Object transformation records

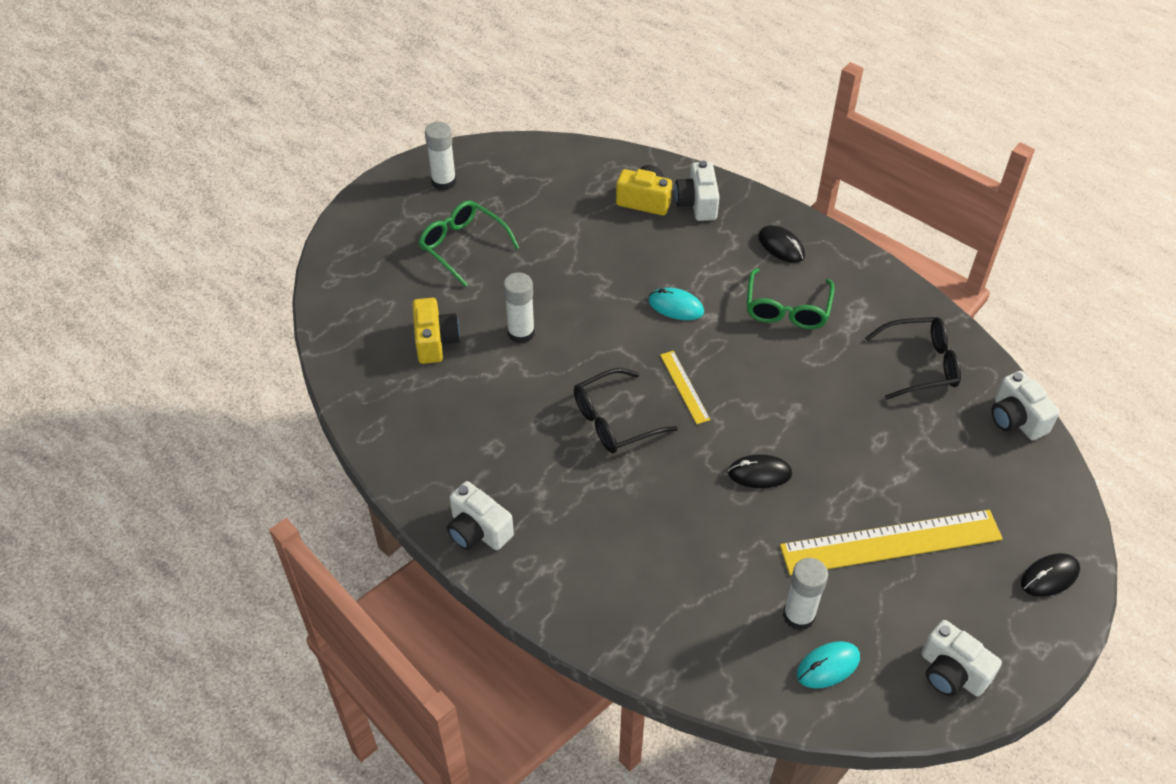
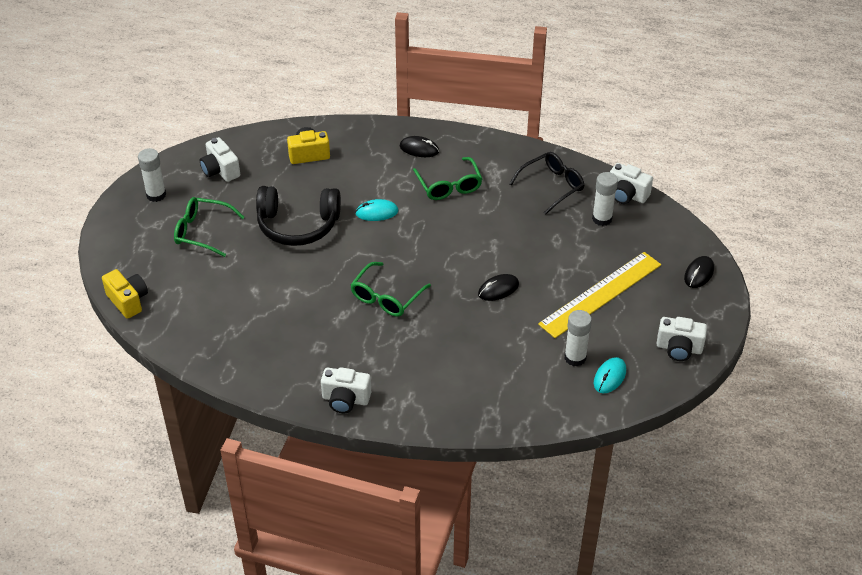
camera: 30 degrees left, 5 degrees down
(435, 341) = (229, 299): yellow camera -> yellow camera (128, 301)
(521, 333) = (285, 270): white glue stick -> white glue stick (602, 219)
(573, 283) = (298, 225): none -> black headphones
(614, 421) = (386, 297): black glasses -> green glasses
(684, 387) = (416, 258): yellow ruler -> none
(697, 203) = (345, 143): white camera -> white camera (220, 170)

### Exercise objective
Write every line of the data out again exactly, leaving out all images.

### Solution to the exercise
camera: 30 degrees left, 5 degrees down
(435, 341) = (229, 299): yellow camera -> yellow camera (128, 301)
(521, 333) = (285, 270): white glue stick -> white glue stick (602, 219)
(573, 283) = (298, 225): none -> black headphones
(614, 421) = (386, 297): black glasses -> green glasses
(684, 387) = (416, 258): yellow ruler -> none
(697, 203) = (345, 143): white camera -> white camera (220, 170)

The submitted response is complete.